(Given records begins)

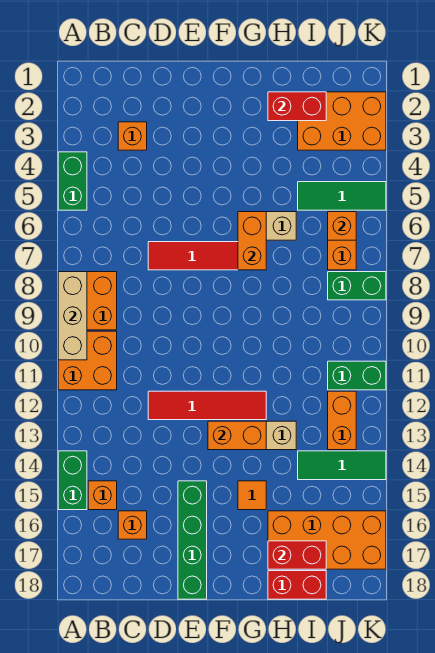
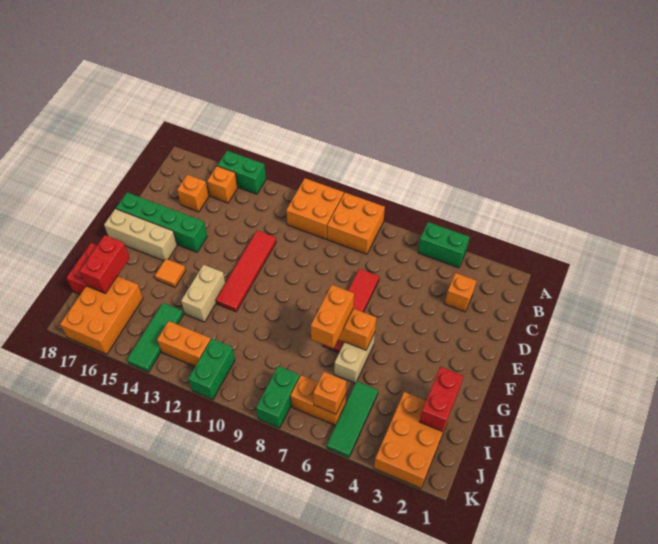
tan brick A8:A10 level 2 -> tan brick F16:F18 level 1
orange brick F13:G13 level 2 -> orange brick G7:H7 level 3
orange brick H16:K17 level 1 -> orange brick I16:K17 level 1

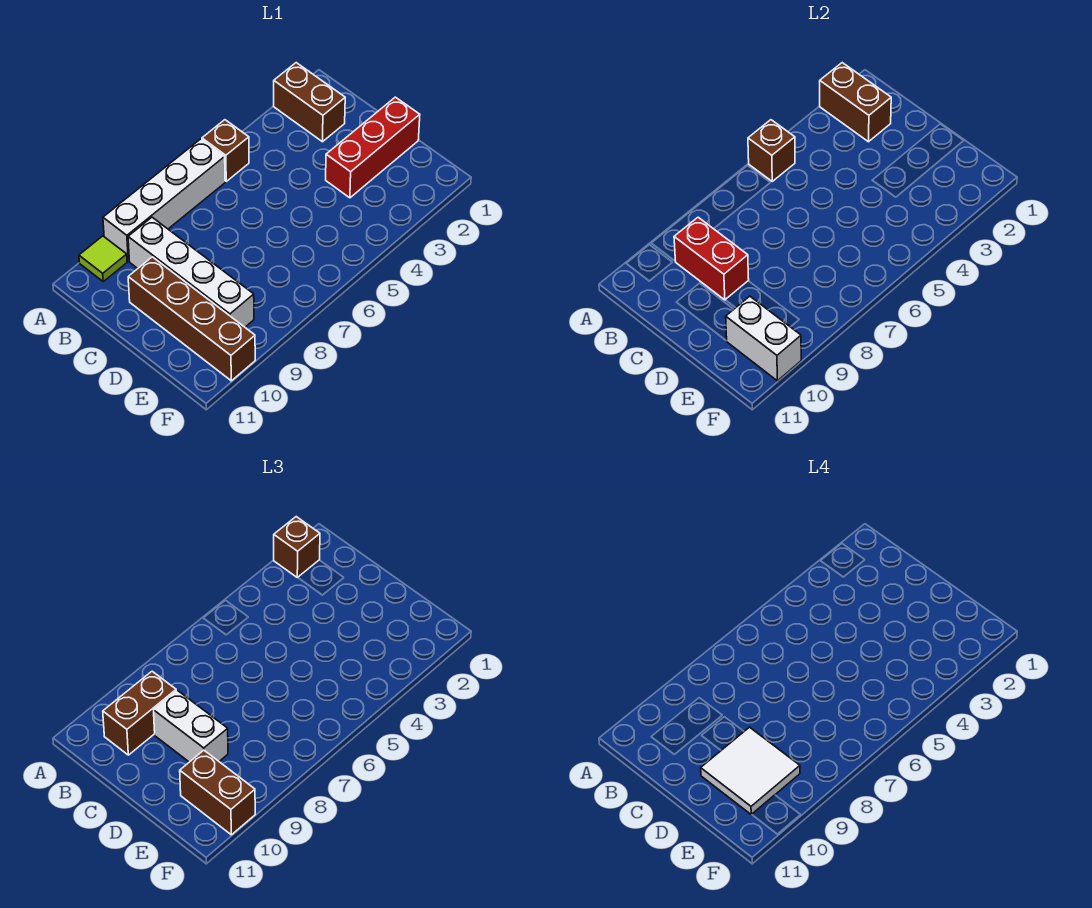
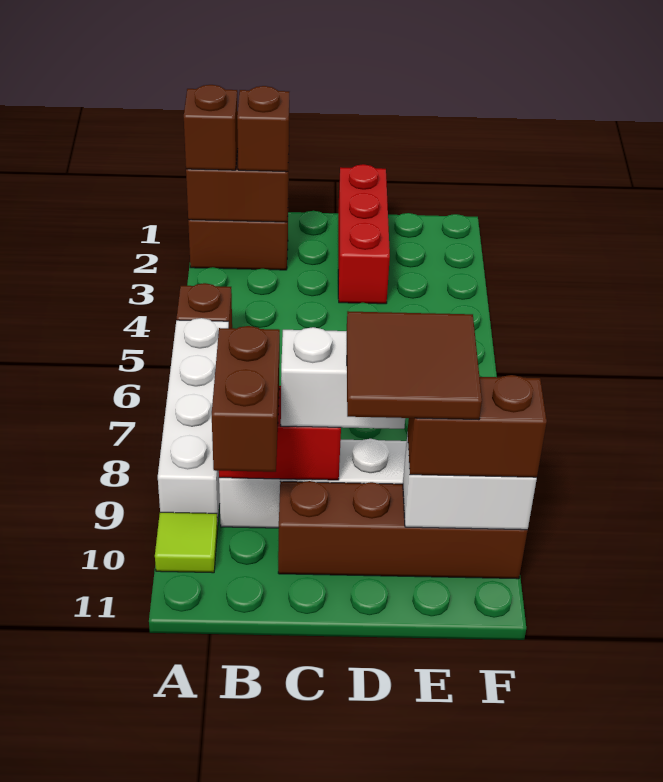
brown brick A5 level 2 -> brown brick B2 level 3
white tile D9:E10 level 4 -> brown tile D9:E10 level 4

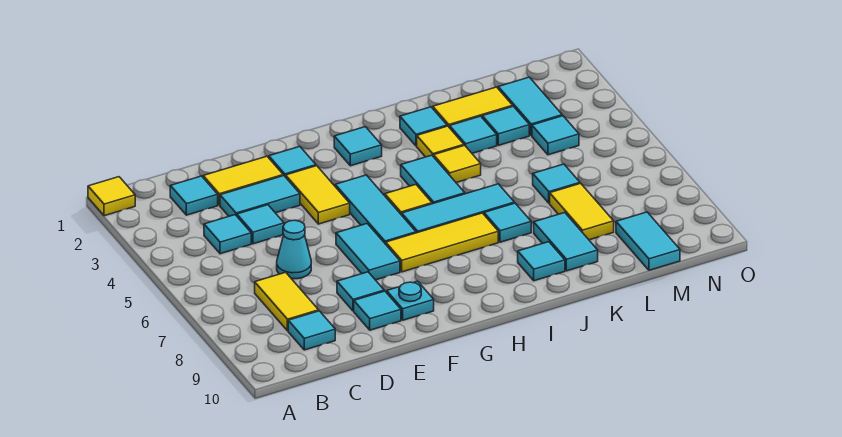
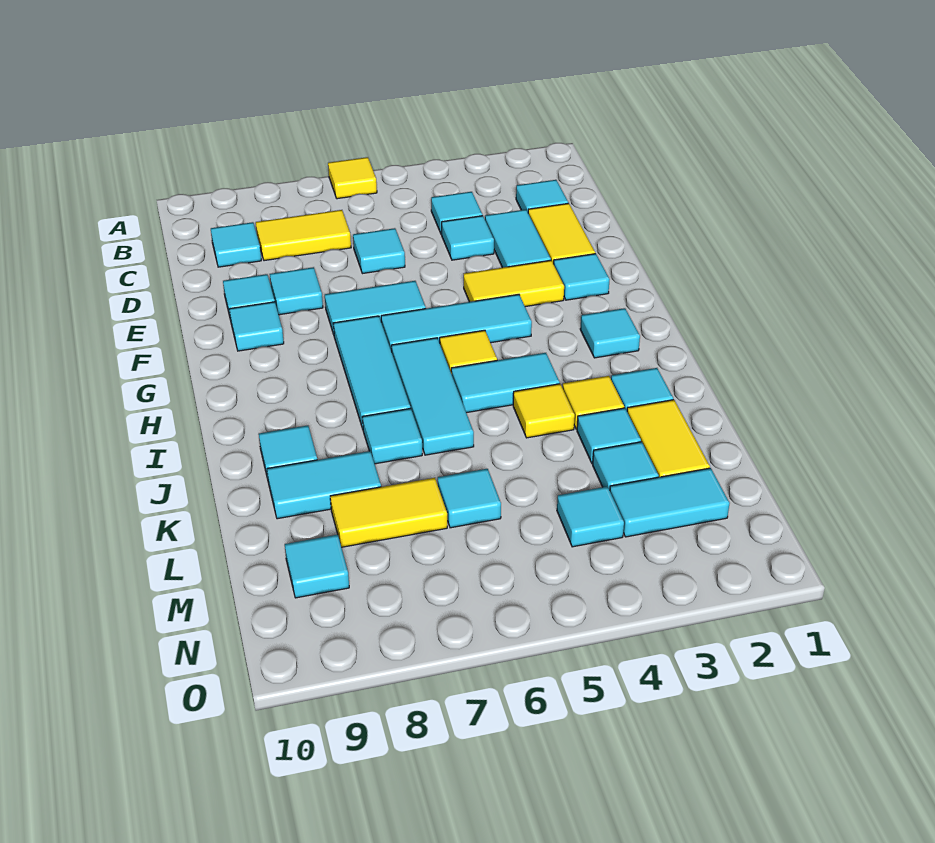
yellow tile A1 level 1 -> yellow tile A6 level 1
cyan cone D6 level 1 -> cyan tile D6 level 1
cyan plate F9 level 1 -> cyan tile F9 level 1
yellow tile G7:I7 level 1 -> cyan tile G7:I7 level 1
cyan tile M9:M10 level 1 -> cyan tile M9 level 1

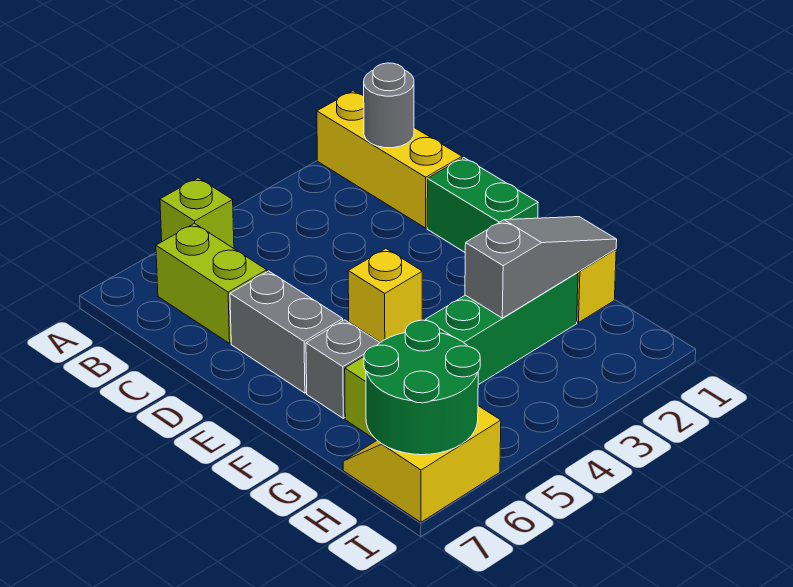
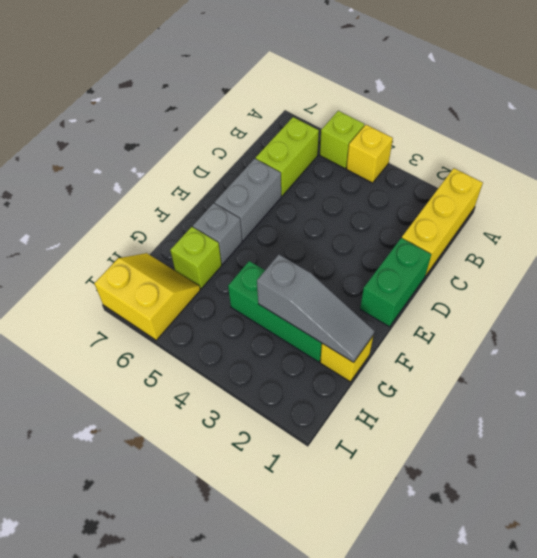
grey round brick B1 level 2 -> none
yellow brick E4 level 1 -> yellow brick A4 level 1
green round brick H6:I7 level 2 -> none

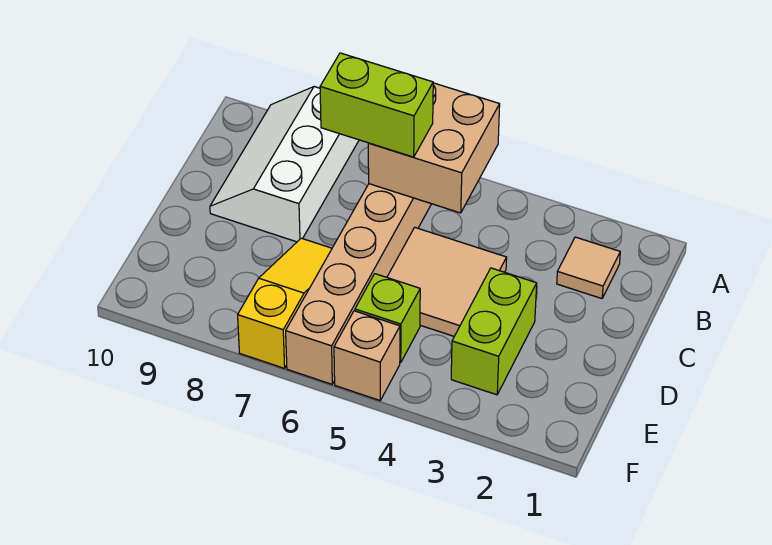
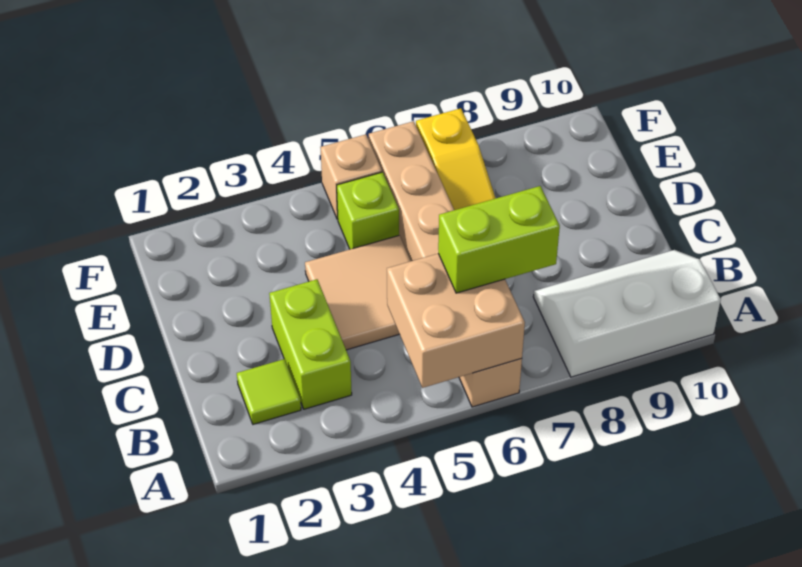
white slope A8:C9 level 1 top 8 -> white slope A8:B10 level 1 top A
tan tile B2 level 1 -> lime tile B2 level 1
lime brick D3:E3 level 1 -> lime brick B3:C3 level 1

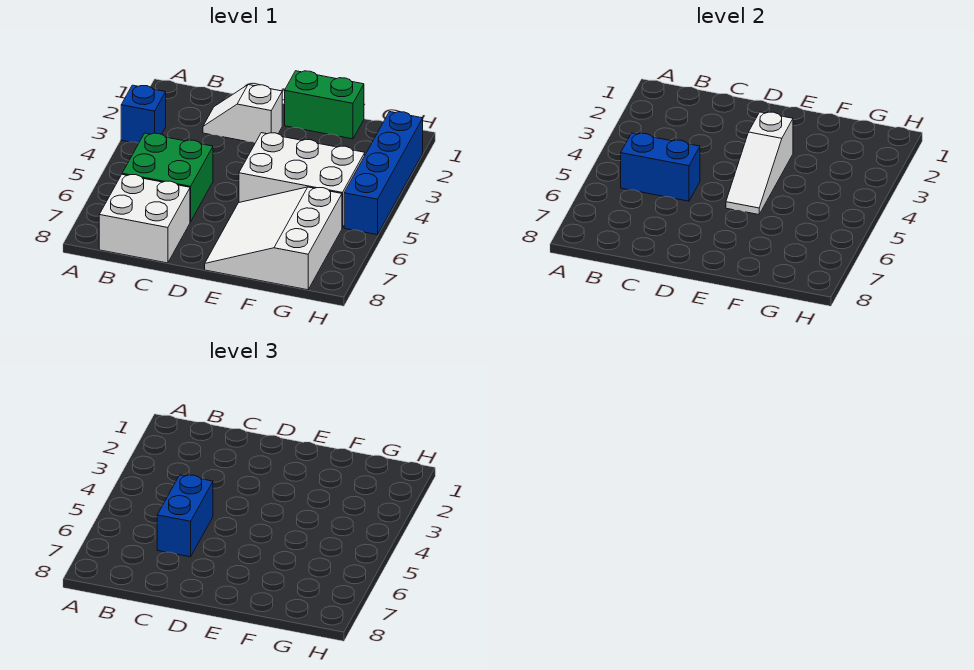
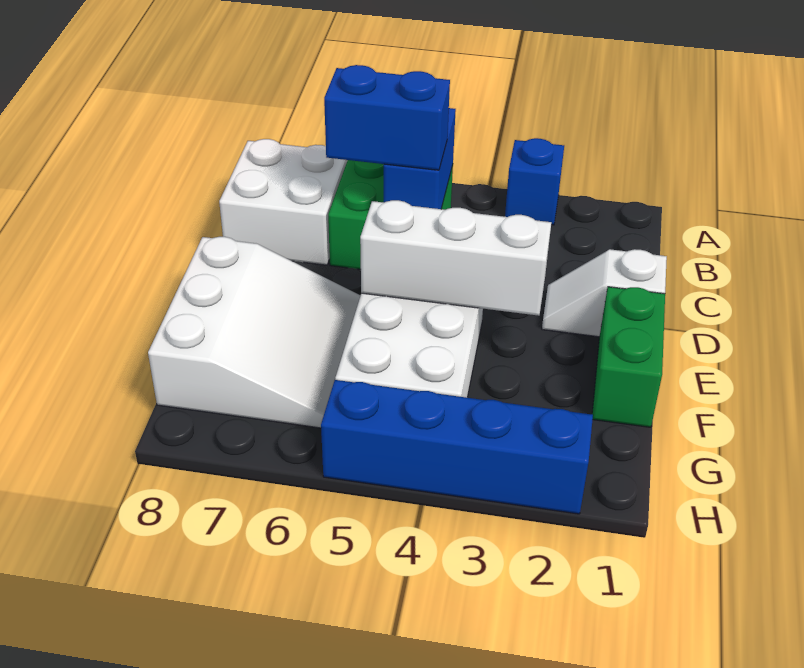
white slope C2:D2 level 1 top D -> white slope D1:D2 level 1 top 1
white slope E3:E5 level 2 top 3 -> white brick E3:E5 level 2
white slope E6:G8 level 1 top G -> white slope E6:G8 level 1 top 8

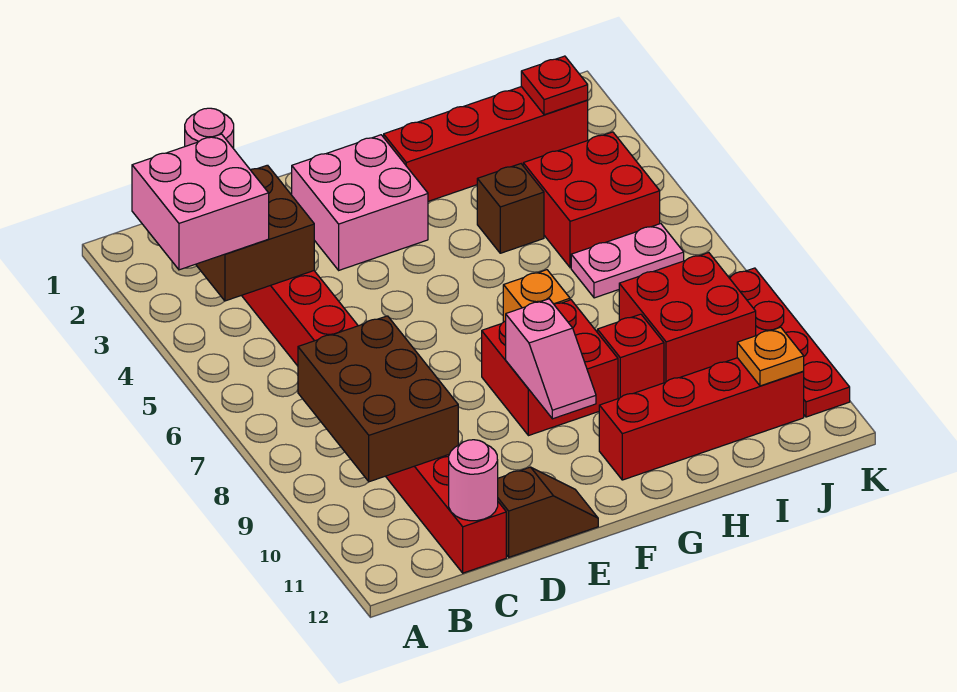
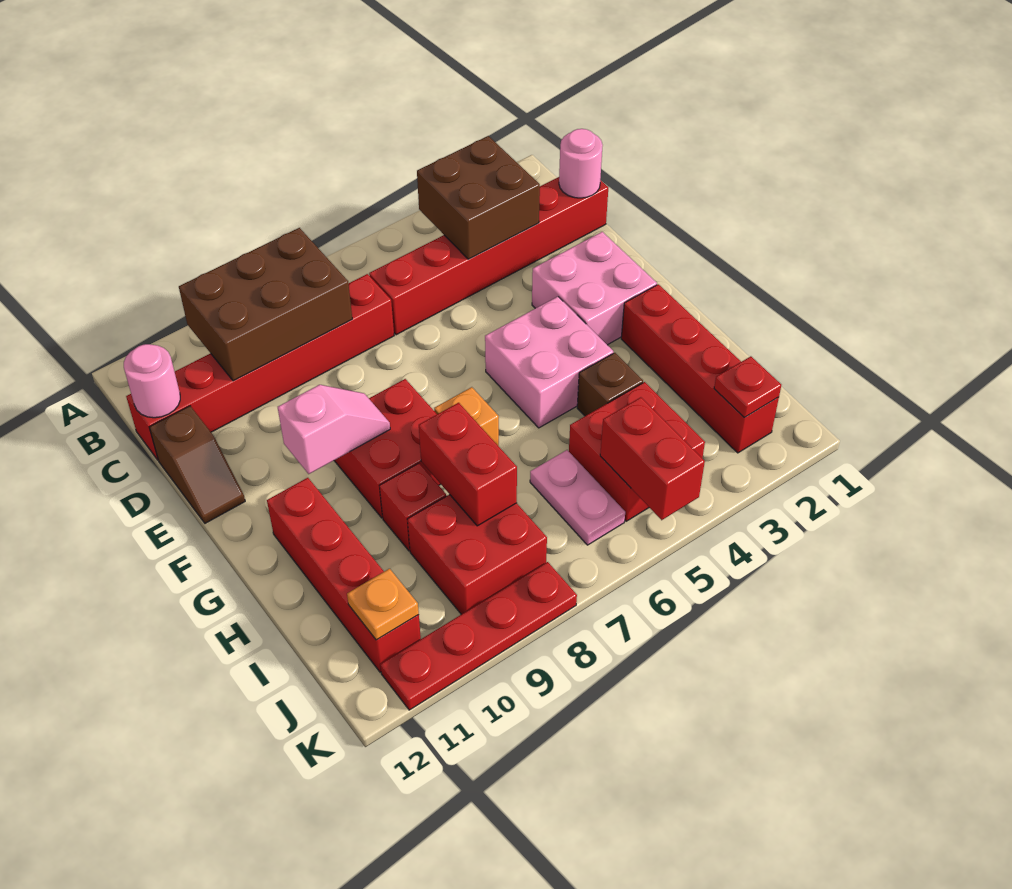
pink brick A3:B4 level 3 -> pink brick F4:G5 level 1
pink slope F9:F10 level 2 top 9 -> pink slope F9:F10 level 2 top 10
none -> red brick H8:I8 level 2
none -> red brick J5:K5 level 2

(Given records ends)

• [About this task]: Drop every image, please, and write out the data above exactly as shown.

• [Result of the exercise]:
tan brick A8:A10 level 2 -> tan brick F16:F18 level 1
orange brick F13:G13 level 2 -> orange brick G7:H7 level 3
orange brick H16:K17 level 1 -> orange brick I16:K17 level 1

brown brick A5 level 2 -> brown brick B2 level 3
white tile D9:E10 level 4 -> brown tile D9:E10 level 4

yellow tile A1 level 1 -> yellow tile A6 level 1
cyan cone D6 level 1 -> cyan tile D6 level 1
cyan plate F9 level 1 -> cyan tile F9 level 1
yellow tile G7:I7 level 1 -> cyan tile G7:I7 level 1
cyan tile M9:M10 level 1 -> cyan tile M9 level 1

grey round brick B1 level 2 -> none
yellow brick E4 level 1 -> yellow brick A4 level 1
green round brick H6:I7 level 2 -> none

white slope A8:C9 level 1 top 8 -> white slope A8:B10 level 1 top A
tan tile B2 level 1 -> lime tile B2 level 1
lime brick D3:E3 level 1 -> lime brick B3:C3 level 1

white slope C2:D2 level 1 top D -> white slope D1:D2 level 1 top 1
white slope E3:E5 level 2 top 3 -> white brick E3:E5 level 2
white slope E6:G8 level 1 top G -> white slope E6:G8 level 1 top 8

pink brick A3:B4 level 3 -> pink brick F4:G5 level 1
pink slope F9:F10 level 2 top 9 -> pink slope F9:F10 level 2 top 10
none -> red brick H8:I8 level 2
none -> red brick J5:K5 level 2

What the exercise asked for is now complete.